Could the data below be retyped exactly, without its pictures?

INFORMATION PROVIDED START

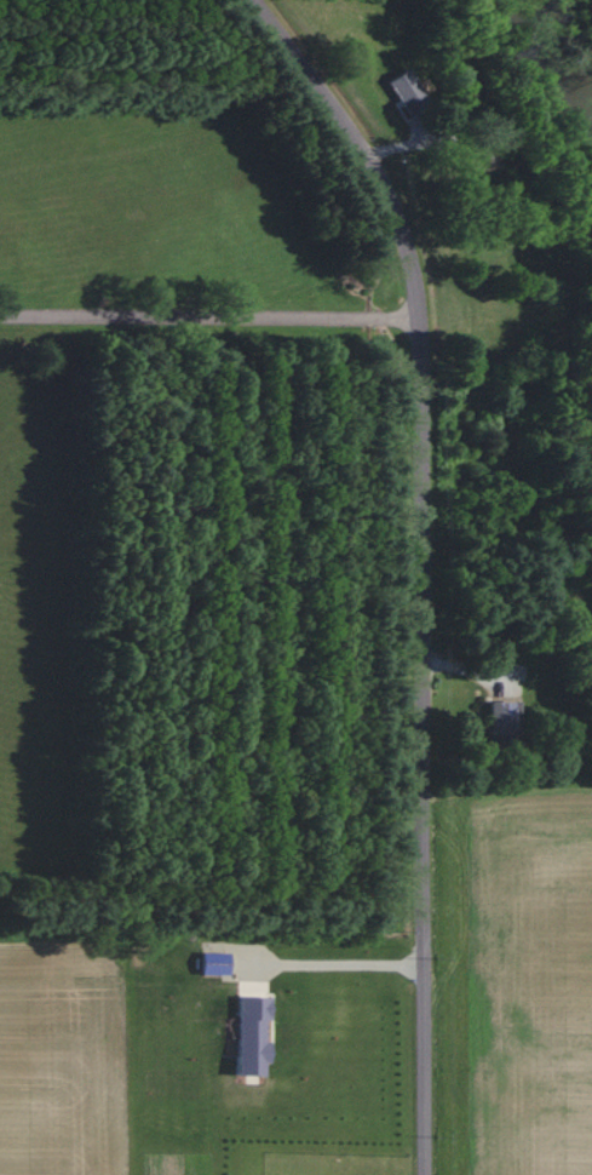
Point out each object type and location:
river: (568, 46)
road: (209, 314)
road: (422, 563)
building: (499, 717)
building: (210, 964)
building: (247, 1035)

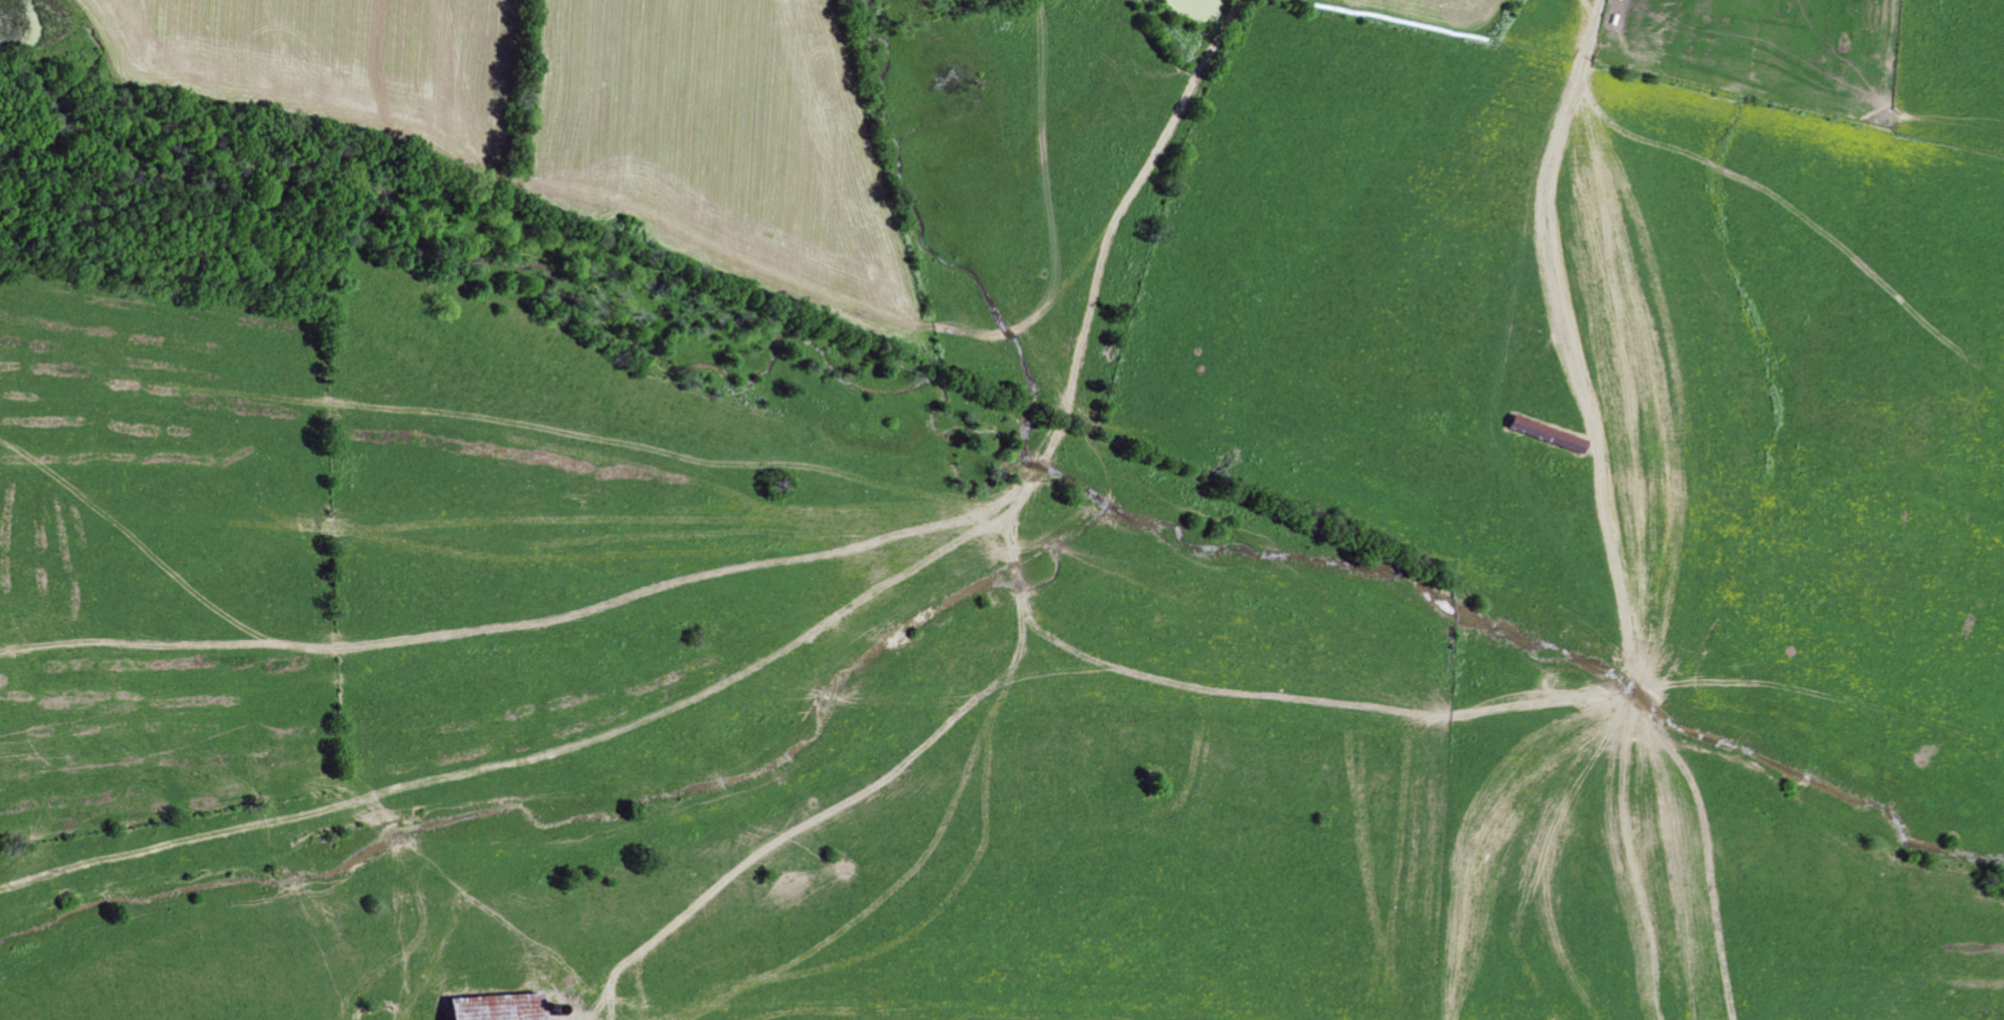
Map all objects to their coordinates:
road: (1475, 851)
road: (1667, 887)
road: (340, 993)
building: (492, 1007)

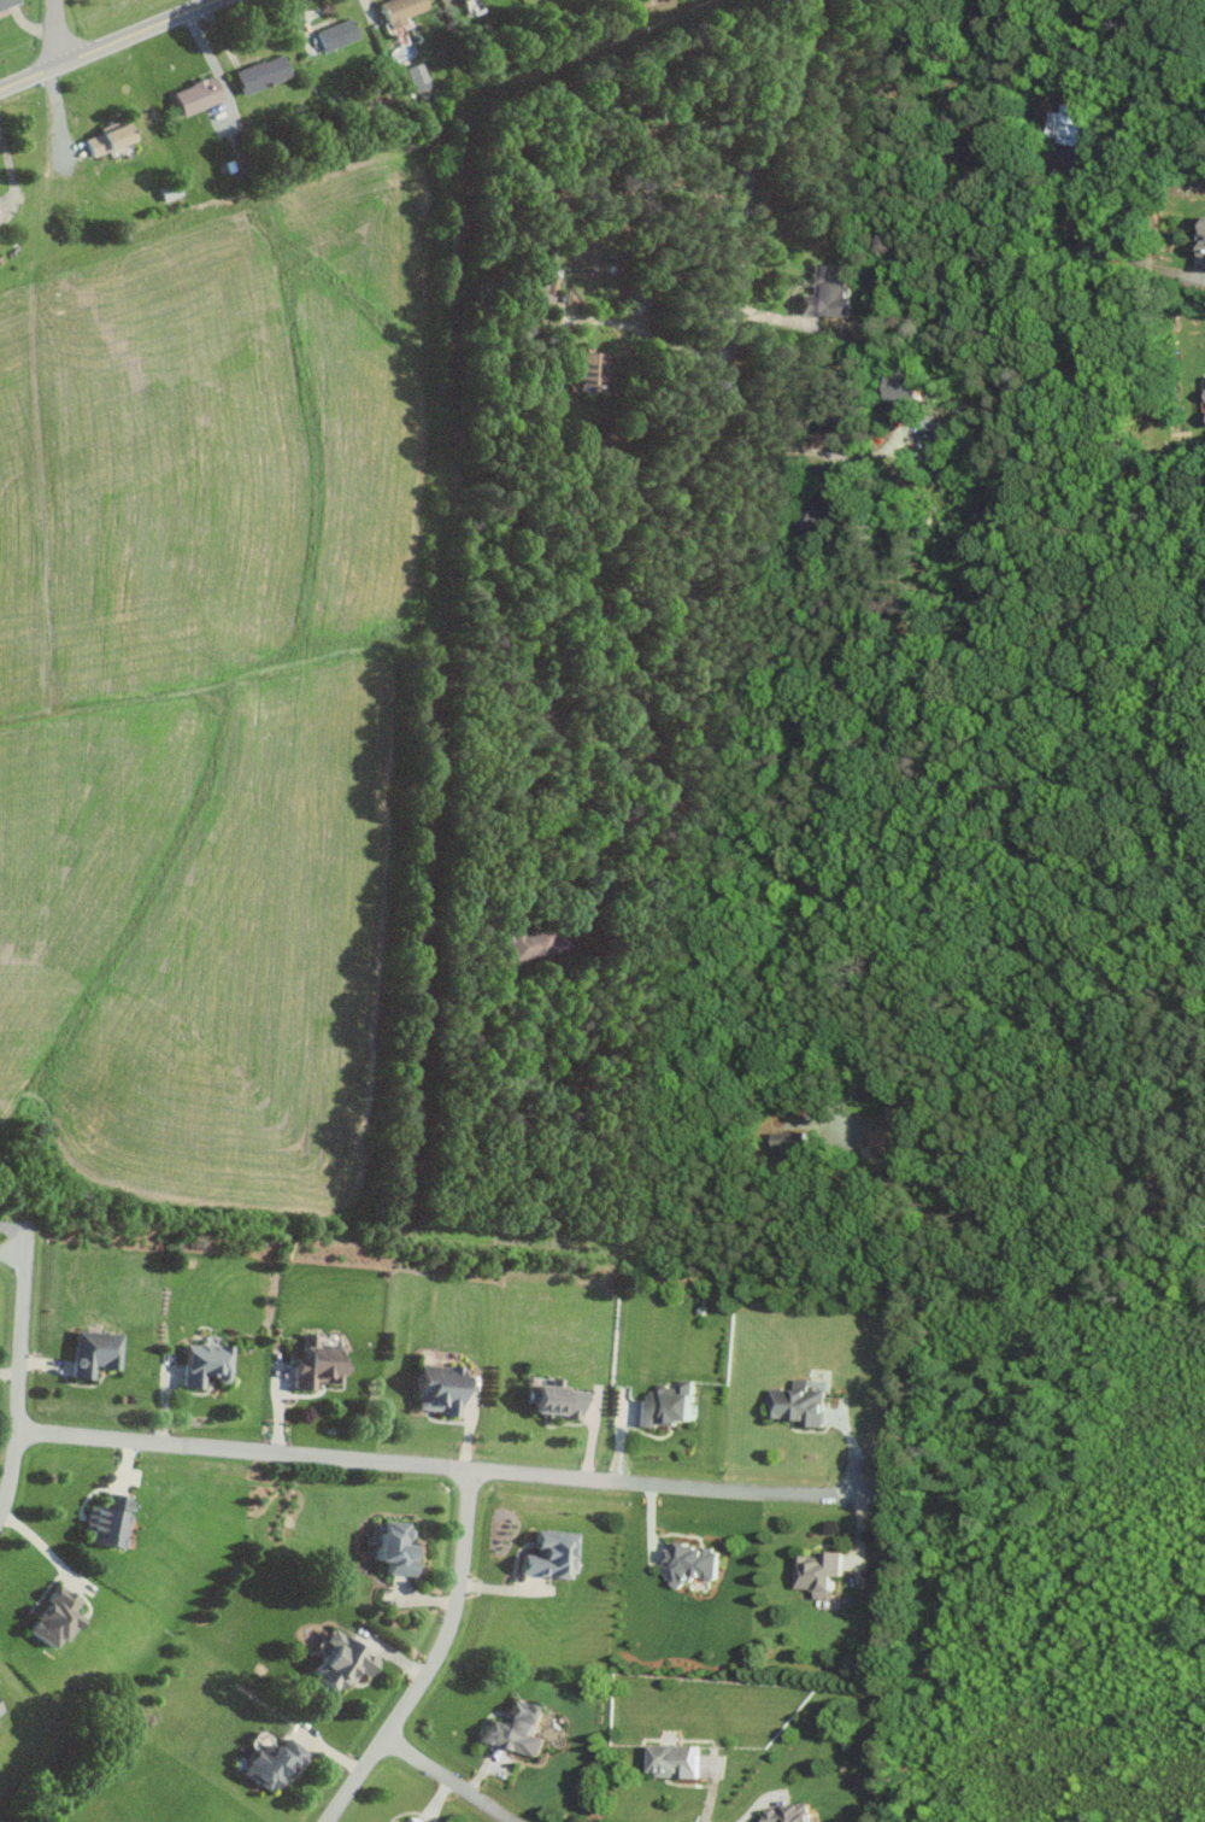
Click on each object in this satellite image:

INFORMATION PROVIDED END

◆ SOLUTION TO THE EXERCISE:
Point out each object type and location:
river: (568, 46)
road: (209, 314)
road: (422, 563)
building: (499, 717)
building: (210, 964)
building: (247, 1035)

Map all objects to their coordinates:
road: (1475, 851)
road: (1667, 887)
road: (340, 993)
building: (492, 1007)

Click on each object in this satellite image:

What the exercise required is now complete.